Data for review:
========================================
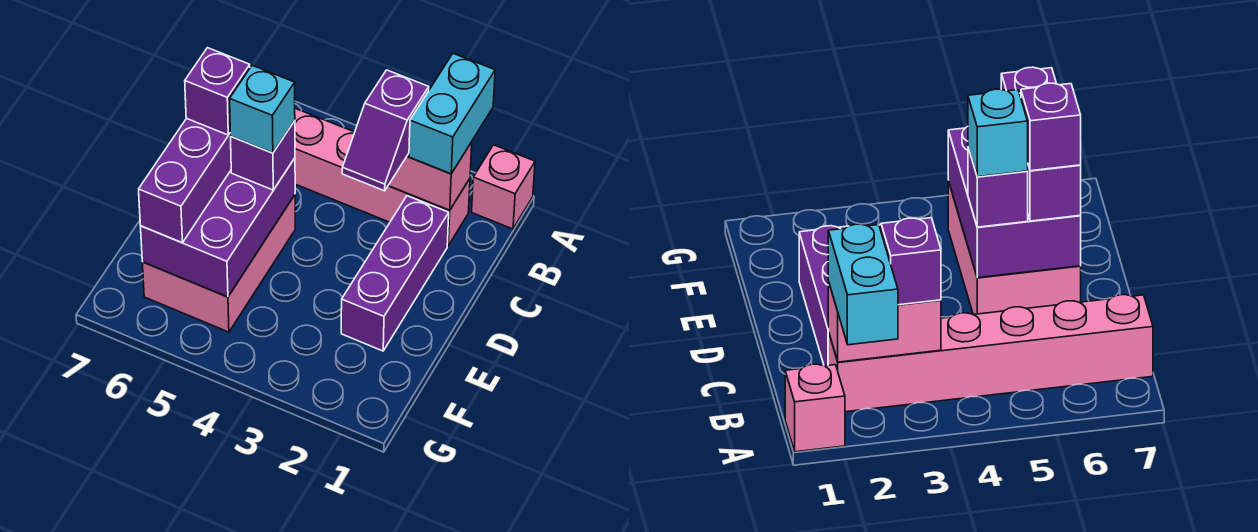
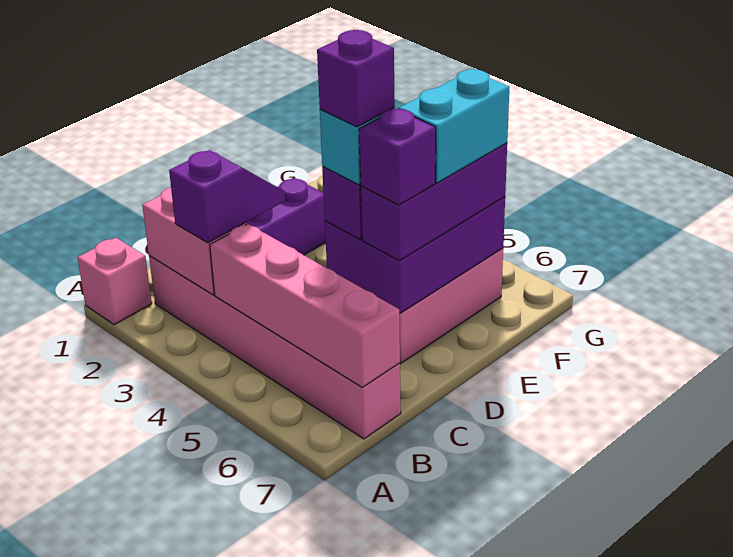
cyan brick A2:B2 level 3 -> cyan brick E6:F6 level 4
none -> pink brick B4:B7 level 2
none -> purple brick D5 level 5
========================================
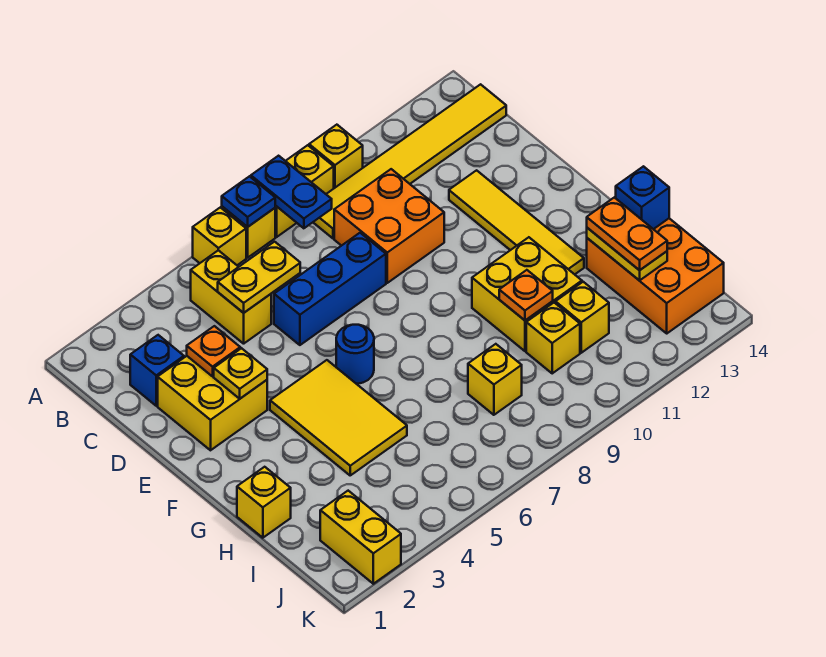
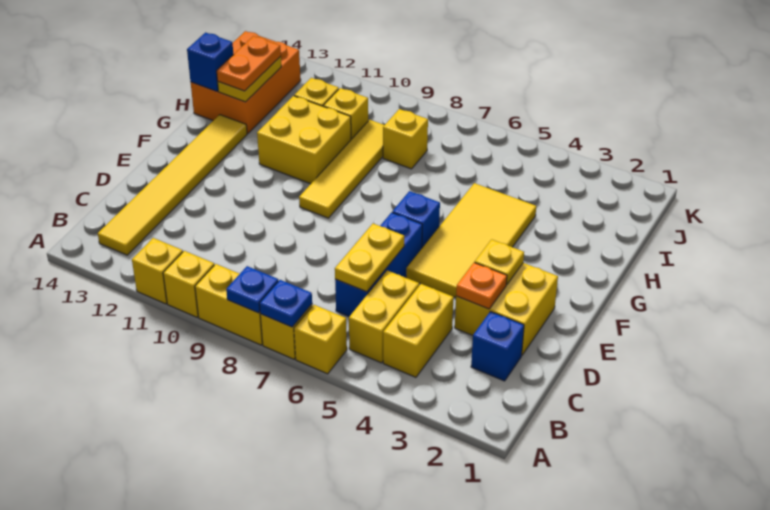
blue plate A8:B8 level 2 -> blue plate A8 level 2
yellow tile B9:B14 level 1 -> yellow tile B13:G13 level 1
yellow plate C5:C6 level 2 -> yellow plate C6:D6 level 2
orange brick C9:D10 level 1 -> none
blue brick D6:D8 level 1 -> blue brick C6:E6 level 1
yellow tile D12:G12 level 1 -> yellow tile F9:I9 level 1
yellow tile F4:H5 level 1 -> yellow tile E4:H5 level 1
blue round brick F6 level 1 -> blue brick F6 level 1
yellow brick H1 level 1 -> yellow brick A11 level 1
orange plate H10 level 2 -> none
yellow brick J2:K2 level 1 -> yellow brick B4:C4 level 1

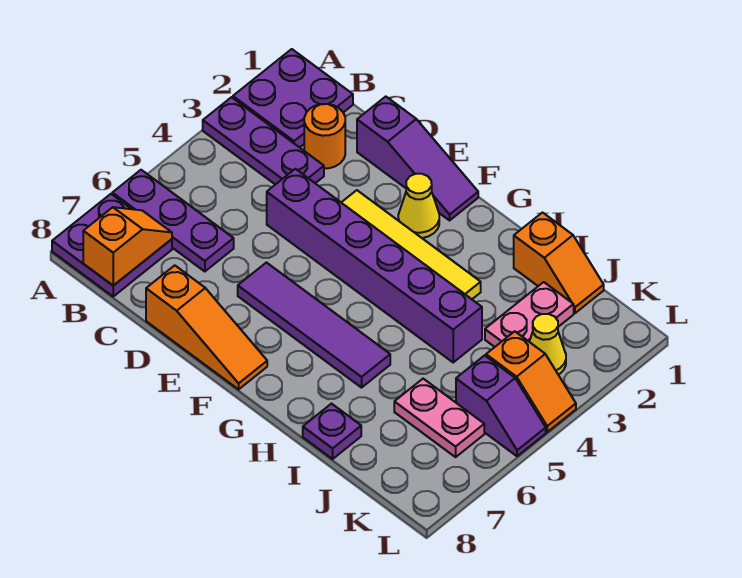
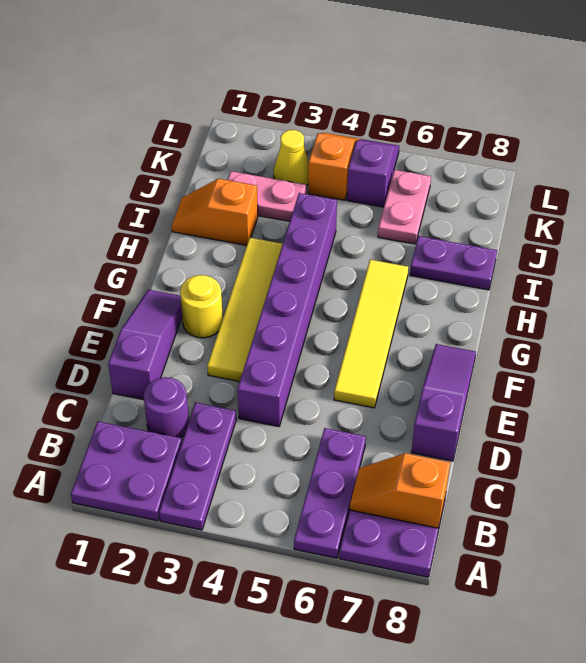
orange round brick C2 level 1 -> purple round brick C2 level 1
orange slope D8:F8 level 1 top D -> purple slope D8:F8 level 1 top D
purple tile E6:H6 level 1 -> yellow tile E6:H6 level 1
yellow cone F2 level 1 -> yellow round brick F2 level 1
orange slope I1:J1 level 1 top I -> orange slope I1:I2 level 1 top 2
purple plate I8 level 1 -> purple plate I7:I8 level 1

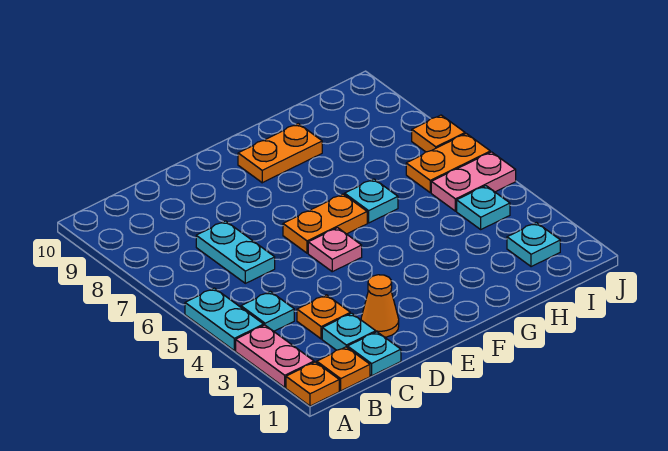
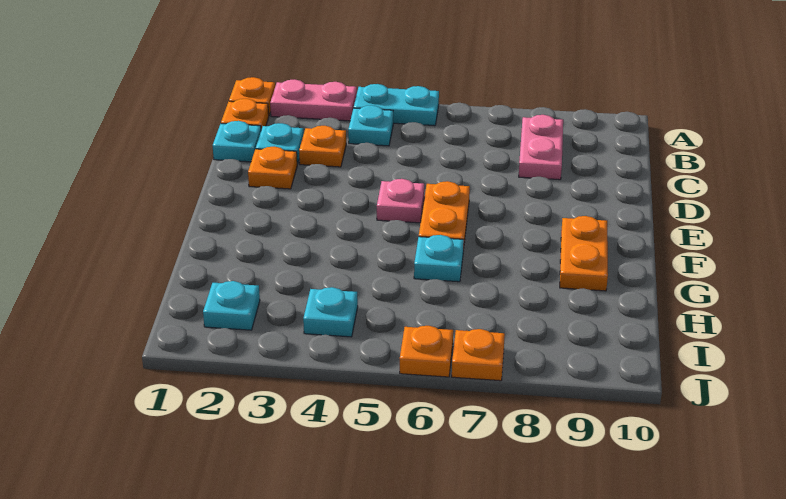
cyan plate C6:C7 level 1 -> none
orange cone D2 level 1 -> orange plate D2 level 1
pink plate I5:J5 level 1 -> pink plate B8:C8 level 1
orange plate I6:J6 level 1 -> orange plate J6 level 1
========================================
Task:
Go to the line above that has "yellow plate C5:C6" and copy exactly from there down to the line that has "orange plate I6:J6", both included. Leave the pictures out.

Task output:
yellow plate C5:C6 level 2 -> yellow plate C6:D6 level 2
orange brick C9:D10 level 1 -> none
blue brick D6:D8 level 1 -> blue brick C6:E6 level 1
yellow tile D12:G12 level 1 -> yellow tile F9:I9 level 1
yellow tile F4:H5 level 1 -> yellow tile E4:H5 level 1
blue round brick F6 level 1 -> blue brick F6 level 1
yellow brick H1 level 1 -> yellow brick A11 level 1
orange plate H10 level 2 -> none
yellow brick J2:K2 level 1 -> yellow brick B4:C4 level 1

orange round brick C2 level 1 -> purple round brick C2 level 1
orange slope D8:F8 level 1 top D -> purple slope D8:F8 level 1 top D
purple tile E6:H6 level 1 -> yellow tile E6:H6 level 1
yellow cone F2 level 1 -> yellow round brick F2 level 1
orange slope I1:J1 level 1 top I -> orange slope I1:I2 level 1 top 2
purple plate I8 level 1 -> purple plate I7:I8 level 1

cyan plate C6:C7 level 1 -> none
orange cone D2 level 1 -> orange plate D2 level 1
pink plate I5:J5 level 1 -> pink plate B8:C8 level 1
orange plate I6:J6 level 1 -> orange plate J6 level 1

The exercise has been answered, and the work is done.